• [Your instructions]: What is needed is an exact copy of the lines from the start of the records below through the line with "orange ellipse: (66, 413)", without the pictures.

Colored geometric primitive data

>>>

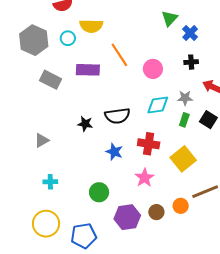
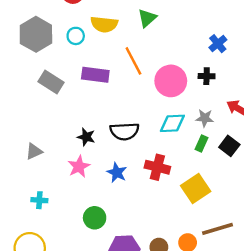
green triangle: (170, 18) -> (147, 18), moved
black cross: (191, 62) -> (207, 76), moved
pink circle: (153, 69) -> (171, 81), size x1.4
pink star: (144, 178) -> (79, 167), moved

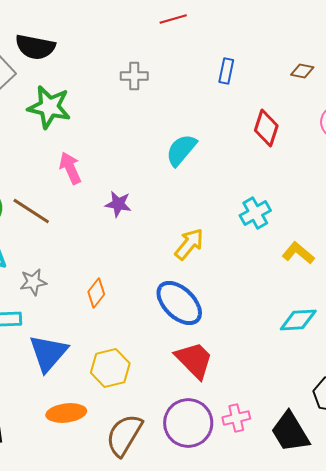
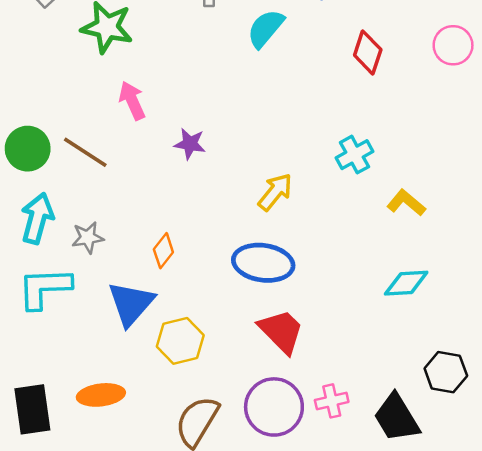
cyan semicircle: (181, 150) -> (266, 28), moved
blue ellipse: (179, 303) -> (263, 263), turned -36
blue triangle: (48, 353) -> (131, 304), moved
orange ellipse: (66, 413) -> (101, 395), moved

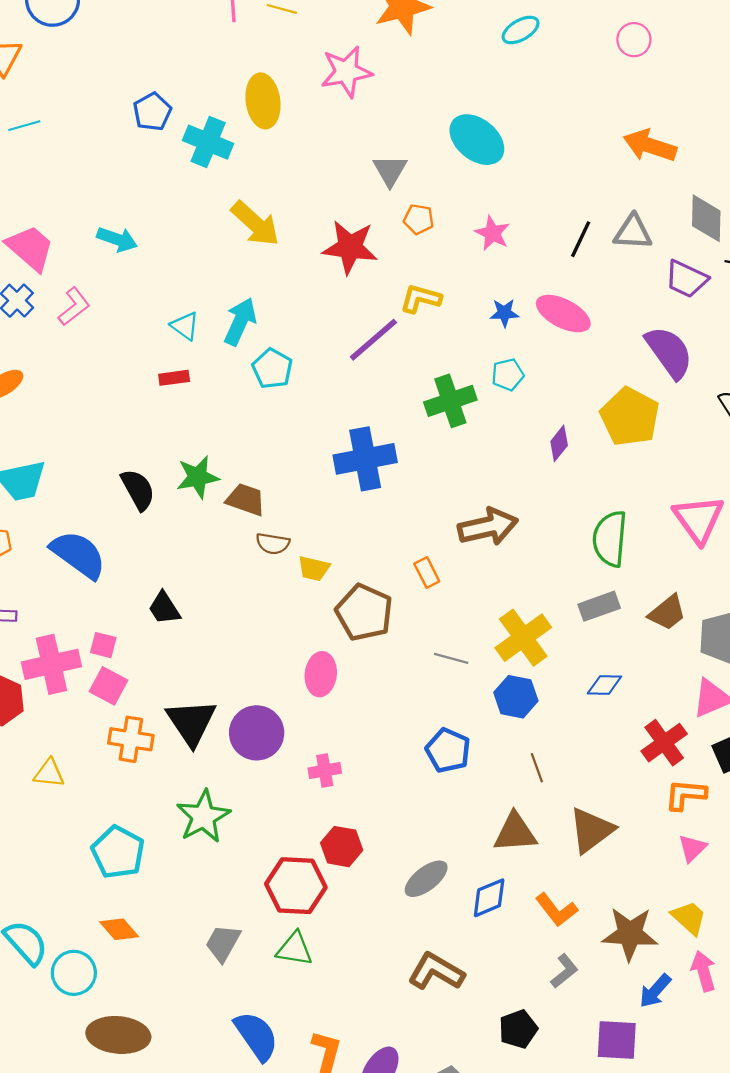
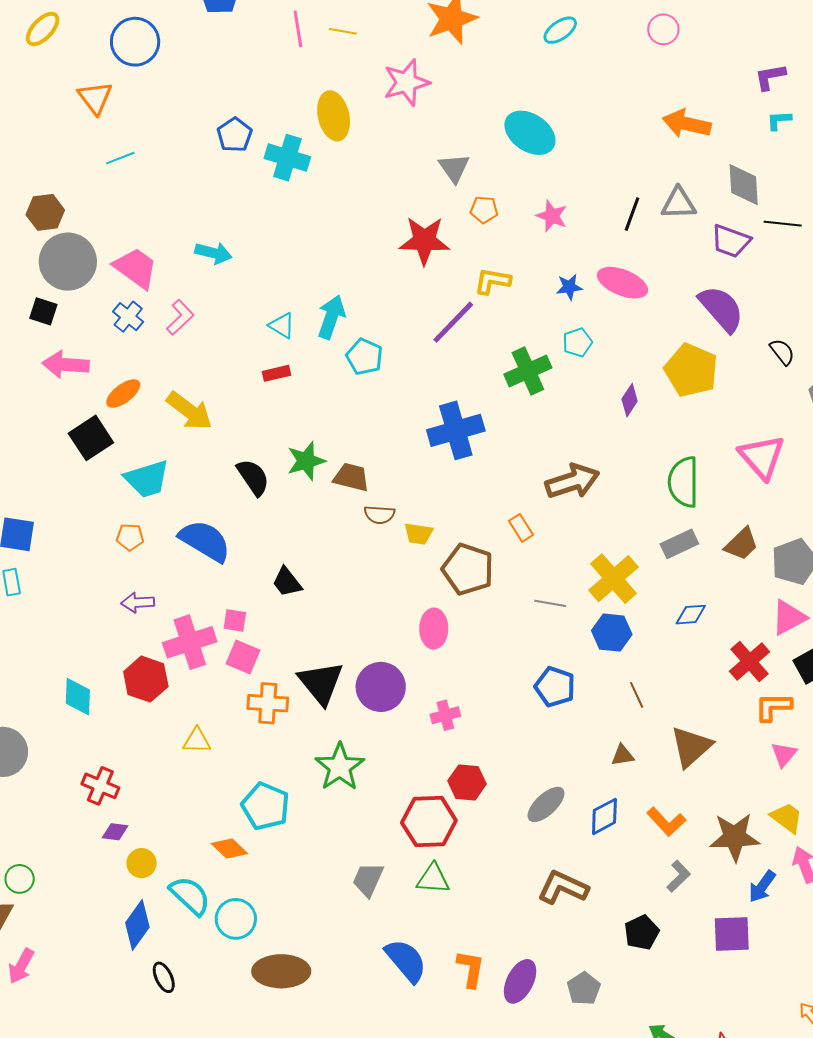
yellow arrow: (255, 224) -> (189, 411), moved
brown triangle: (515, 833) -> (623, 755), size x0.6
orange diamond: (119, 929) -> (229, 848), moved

<<<

• [Written answer]:
green triangle: (170, 18) -> (147, 18), moved
black cross: (191, 62) -> (207, 76), moved
pink circle: (153, 69) -> (171, 81), size x1.4
pink star: (144, 178) -> (79, 167), moved

cyan semicircle: (181, 150) -> (266, 28), moved
blue ellipse: (179, 303) -> (263, 263), turned -36
blue triangle: (48, 353) -> (131, 304), moved
orange ellipse: (66, 413) -> (101, 395), moved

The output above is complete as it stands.